Work item -
Pictures aside, reproduce exactly and only the lines from the one containing "blue rectangle: (1138, 1342)" through the end of the records.
··· Data for analysis ···
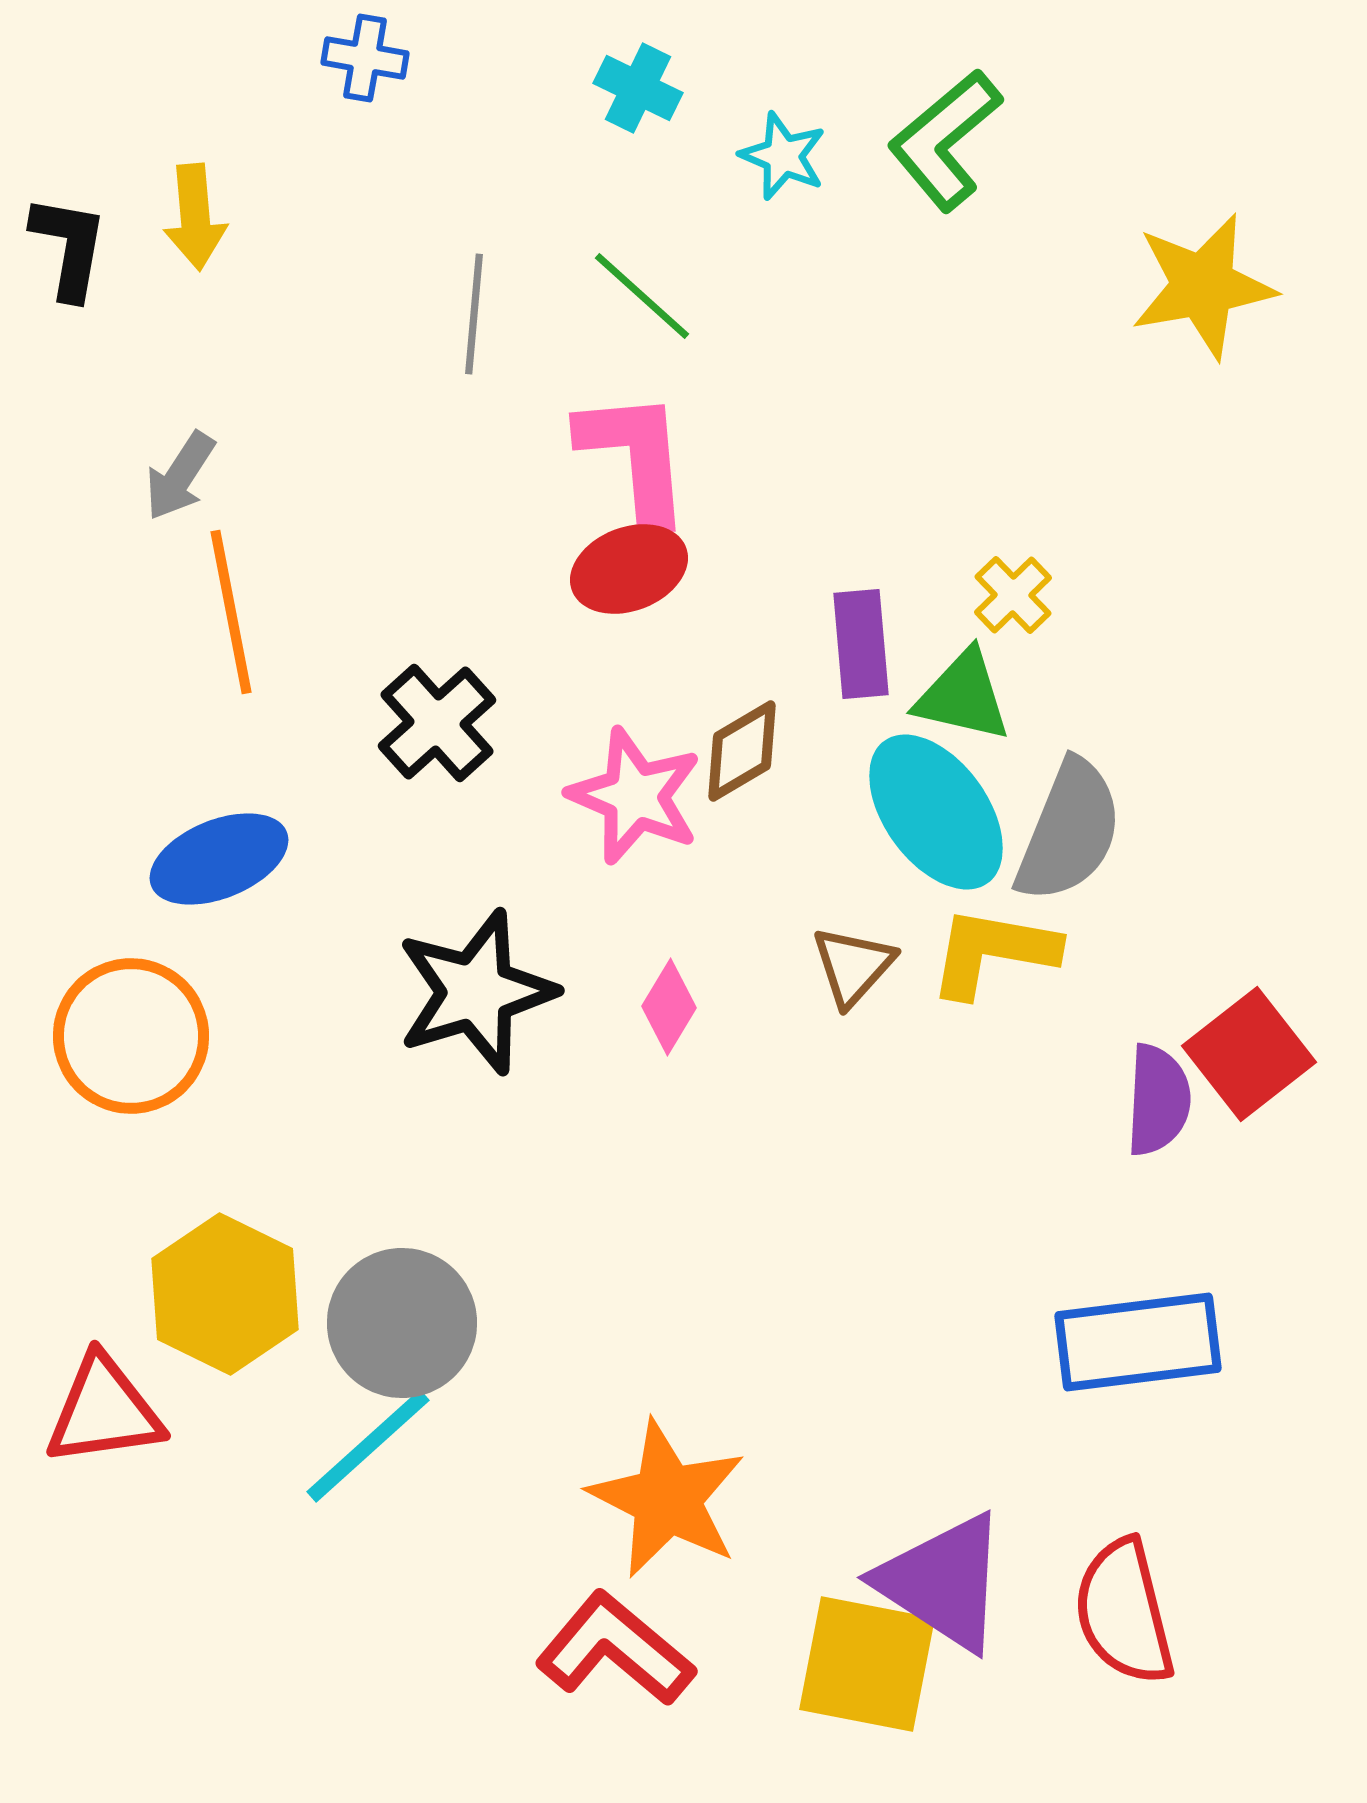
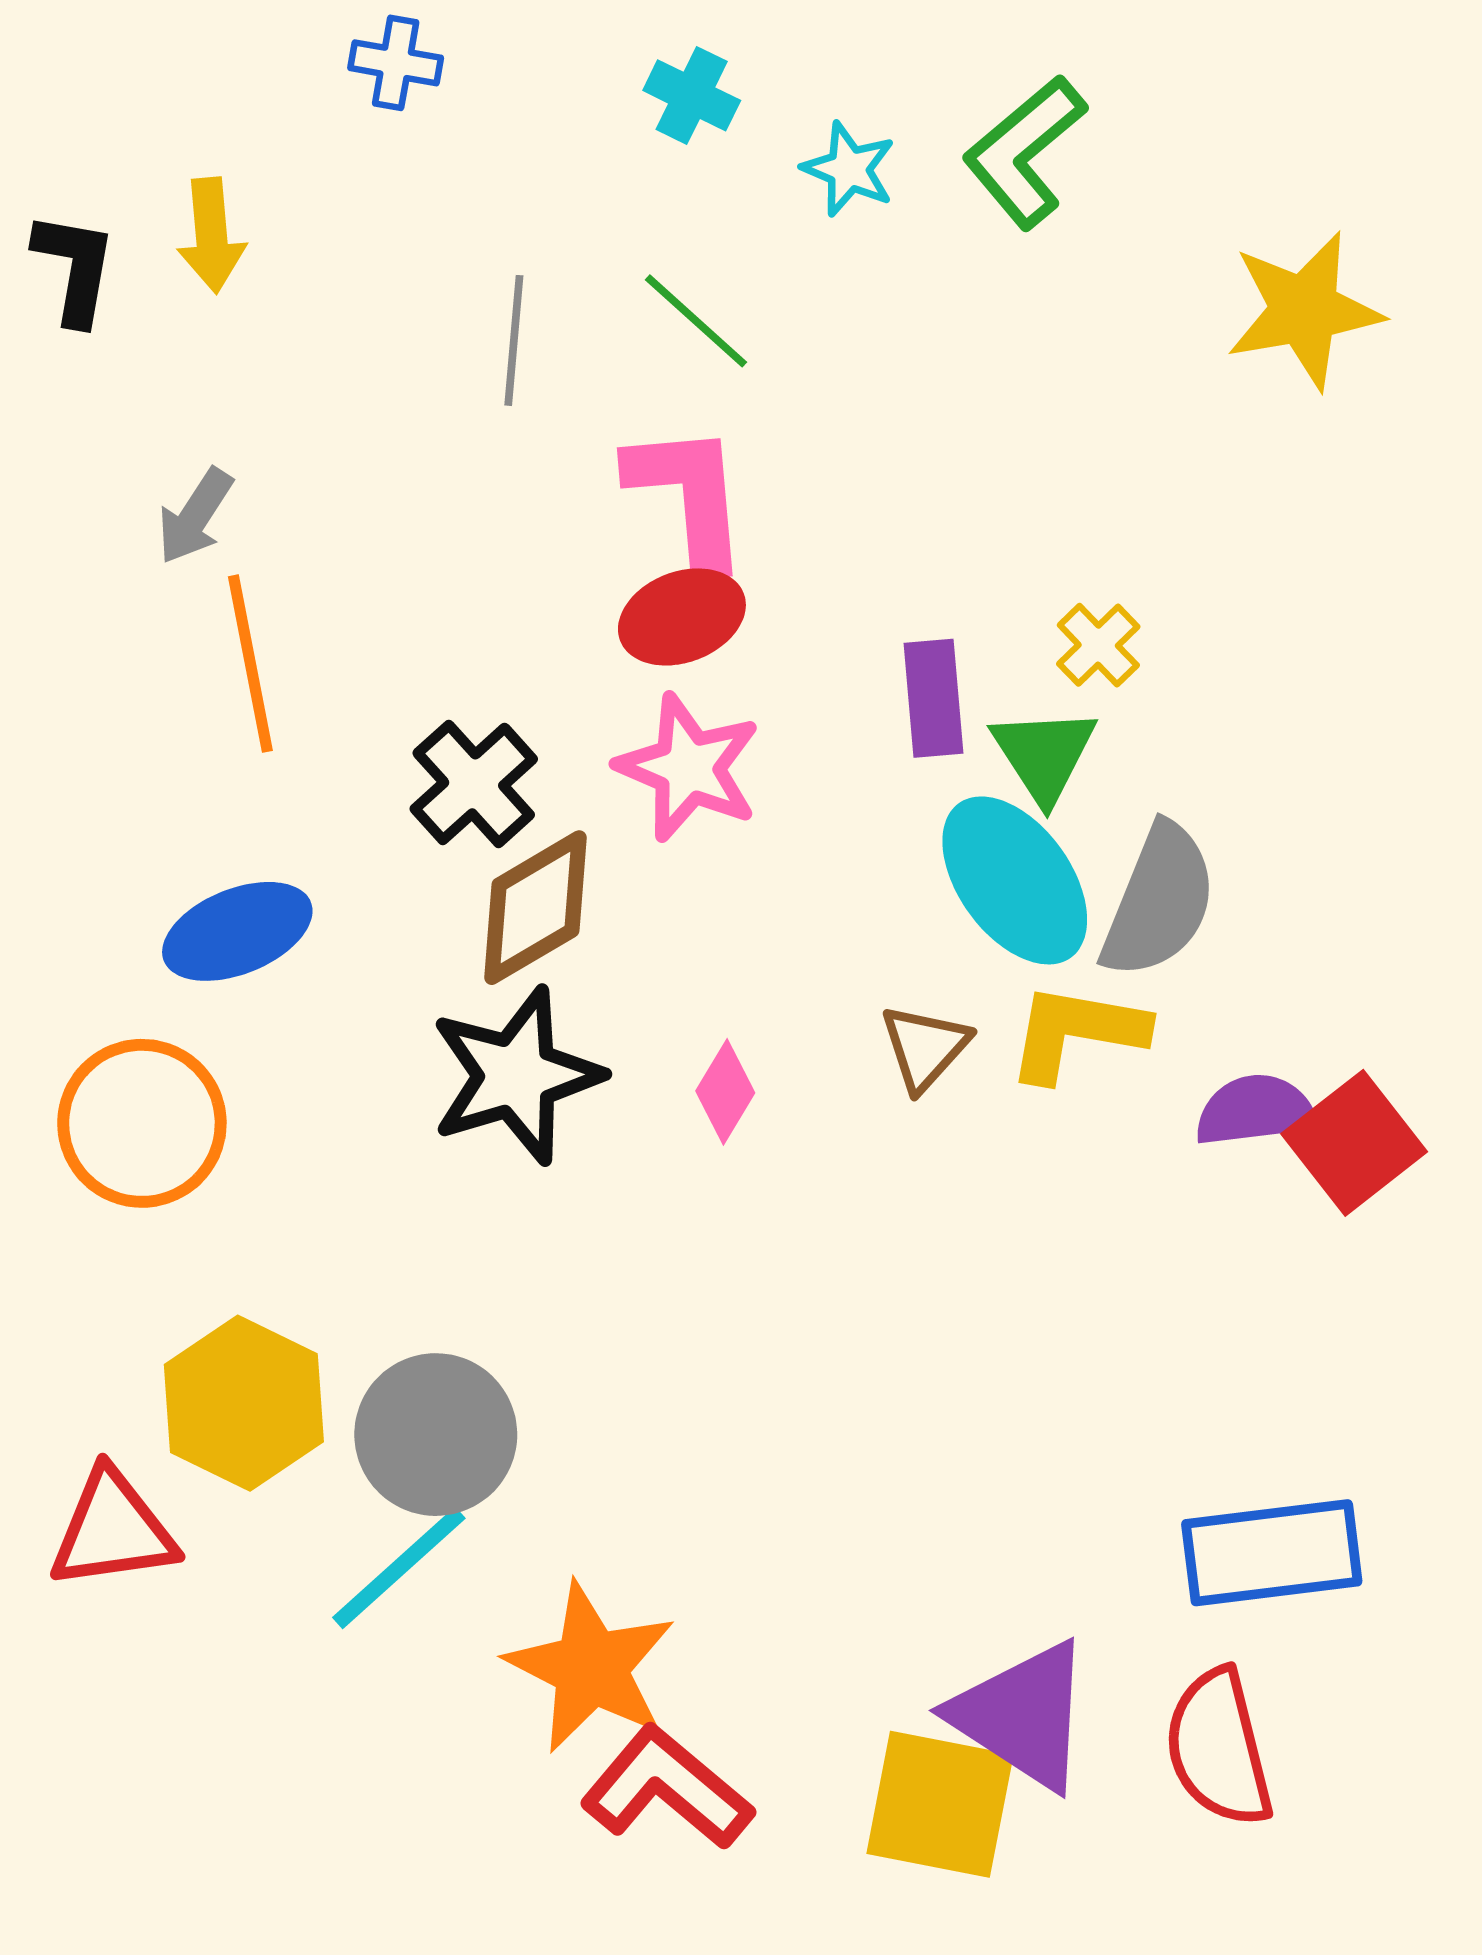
green triangle: (963, 696) -> (1044, 755), turned 44
brown diamond: (742, 751) -> (536, 908), moved, size x1.4
pink star: (635, 796) -> (688, 768), moved
purple semicircle: (1158, 1100) -> (1256, 1110), moved, turned -100
blue rectangle: (1138, 1342) -> (1272, 1553), moved
orange star: (667, 1499) -> (591, 1668), moved

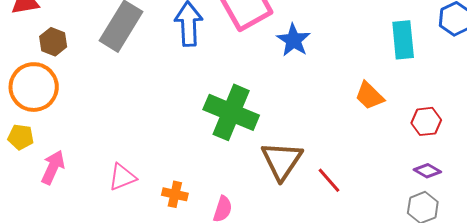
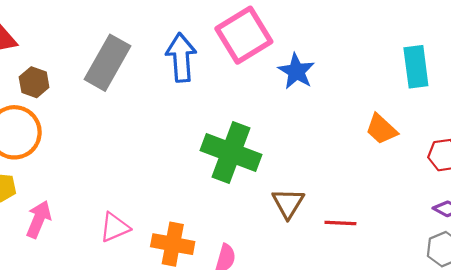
brown triangle: (282, 161) -> (288, 203), size x0.7
red line: (329, 180) -> (340, 223), turned -44
orange cross: (175, 194) -> (173, 244), size x1.5

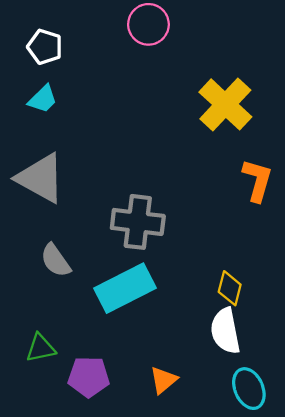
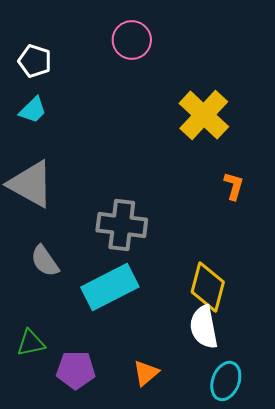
orange L-shape: (257, 180) -> (234, 186), size x0.7
yellow diamond: (230, 288) -> (208, 287), size x1.5
cyan ellipse: (249, 389) -> (226, 381), turned 45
···
Task answer -
blue rectangle: (1138, 1342) -> (1272, 1553), moved
orange star: (667, 1499) -> (591, 1668), moved

brown triangle: (282, 161) -> (288, 203), size x0.7
red line: (329, 180) -> (340, 223), turned -44
orange cross: (175, 194) -> (173, 244), size x1.5

orange L-shape: (257, 180) -> (234, 186), size x0.7
yellow diamond: (230, 288) -> (208, 287), size x1.5
cyan ellipse: (249, 389) -> (226, 381), turned 45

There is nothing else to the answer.